Exercise brief: From the first line to the last, restate every record word for word, leaving out the pictures.

Collected data entries
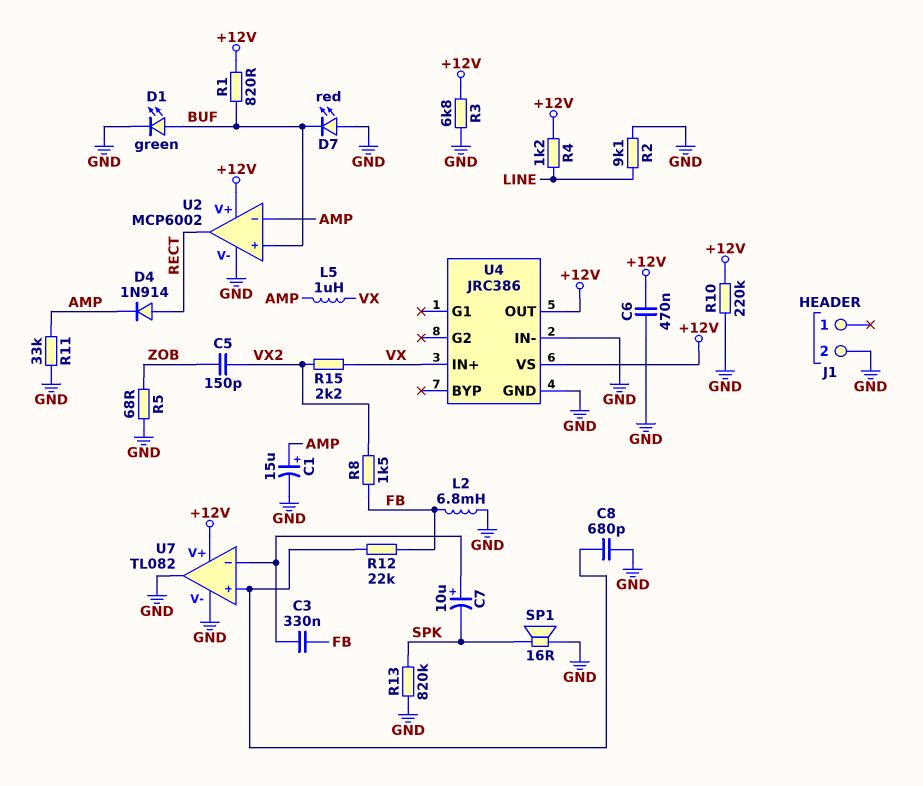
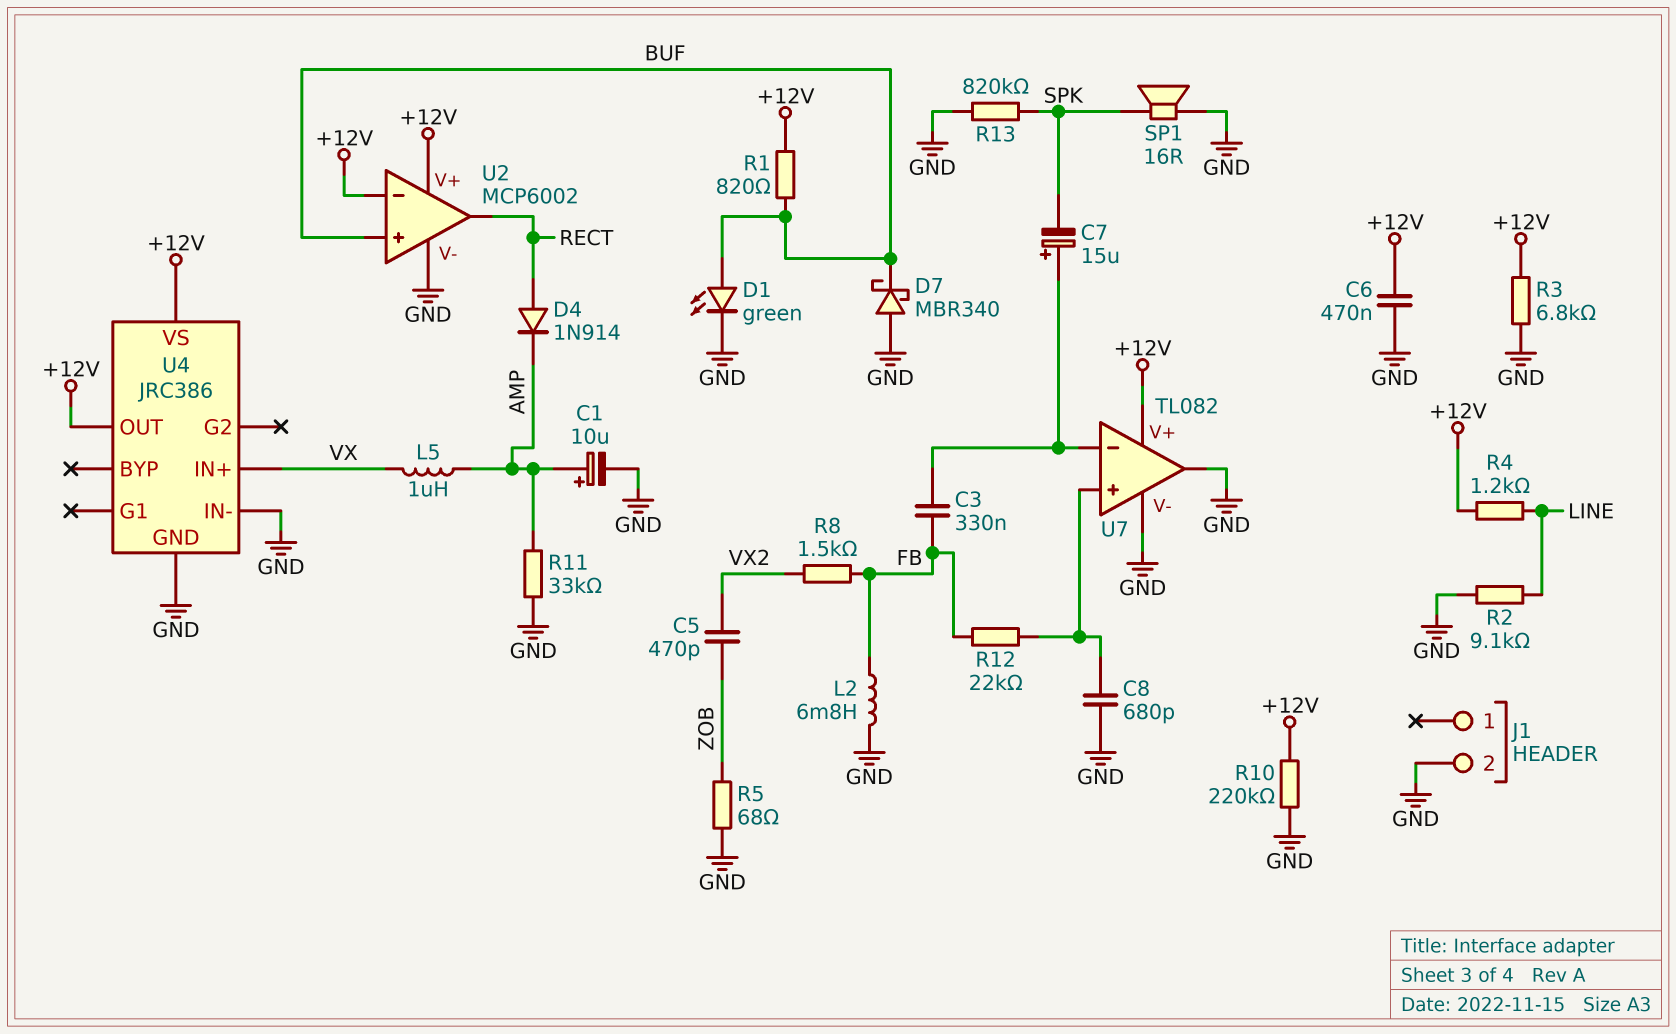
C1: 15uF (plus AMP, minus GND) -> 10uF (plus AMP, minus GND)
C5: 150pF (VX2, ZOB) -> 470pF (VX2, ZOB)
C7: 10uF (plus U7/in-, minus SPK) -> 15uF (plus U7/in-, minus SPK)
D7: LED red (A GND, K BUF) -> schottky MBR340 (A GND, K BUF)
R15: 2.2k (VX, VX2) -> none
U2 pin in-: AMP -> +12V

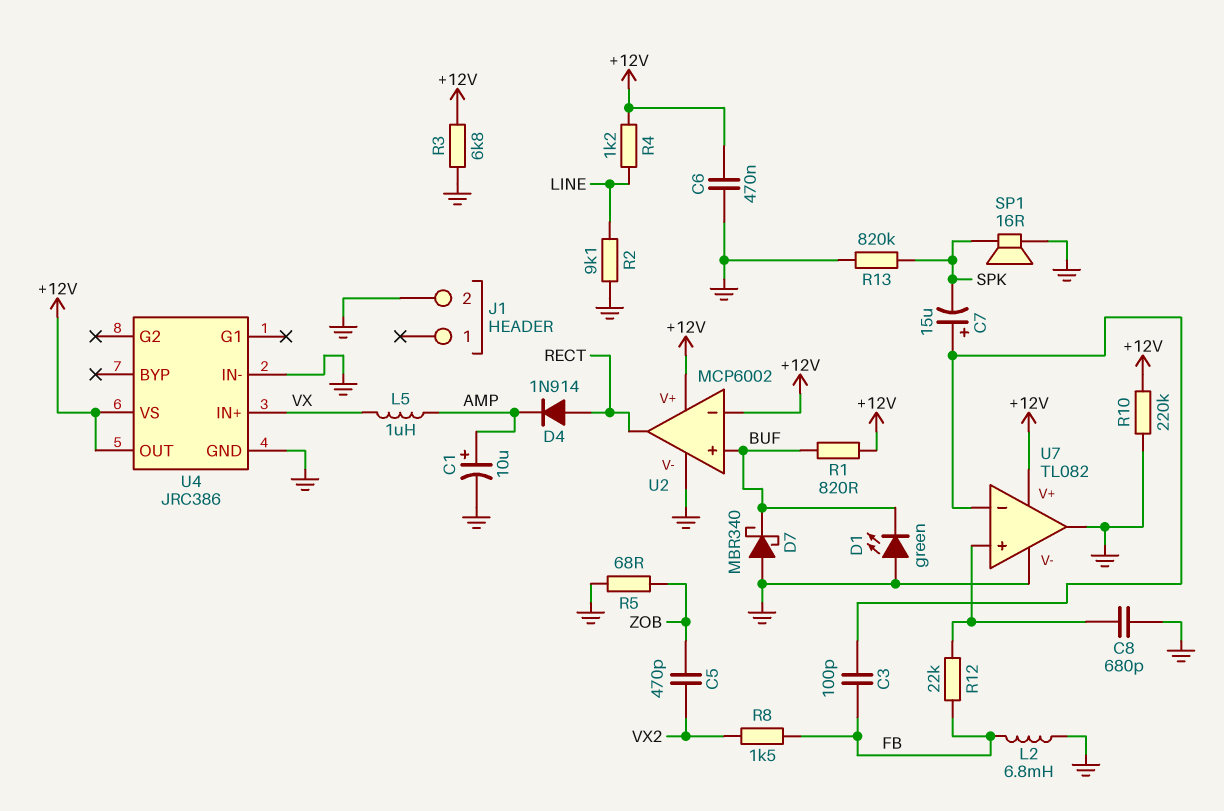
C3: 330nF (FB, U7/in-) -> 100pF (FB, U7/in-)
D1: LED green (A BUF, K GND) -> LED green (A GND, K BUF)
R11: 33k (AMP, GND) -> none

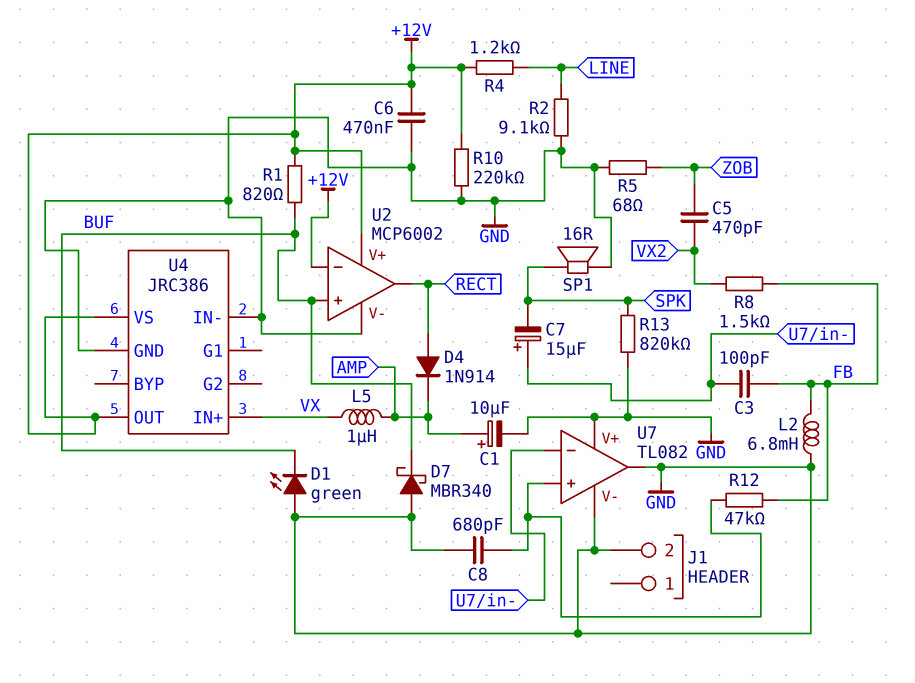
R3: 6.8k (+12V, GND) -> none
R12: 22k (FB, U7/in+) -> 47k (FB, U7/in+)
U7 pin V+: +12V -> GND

Exercise output:
C1: 15uF (plus AMP, minus GND) -> 10uF (plus AMP, minus GND)
C5: 150pF (VX2, ZOB) -> 470pF (VX2, ZOB)
C7: 10uF (plus U7/in-, minus SPK) -> 15uF (plus U7/in-, minus SPK)
D7: LED red (A GND, K BUF) -> schottky MBR340 (A GND, K BUF)
R15: 2.2k (VX, VX2) -> none
U2 pin in-: AMP -> +12V

C3: 330nF (FB, U7/in-) -> 100pF (FB, U7/in-)
D1: LED green (A BUF, K GND) -> LED green (A GND, K BUF)
R11: 33k (AMP, GND) -> none

R3: 6.8k (+12V, GND) -> none
R12: 22k (FB, U7/in+) -> 47k (FB, U7/in+)
U7 pin V+: +12V -> GND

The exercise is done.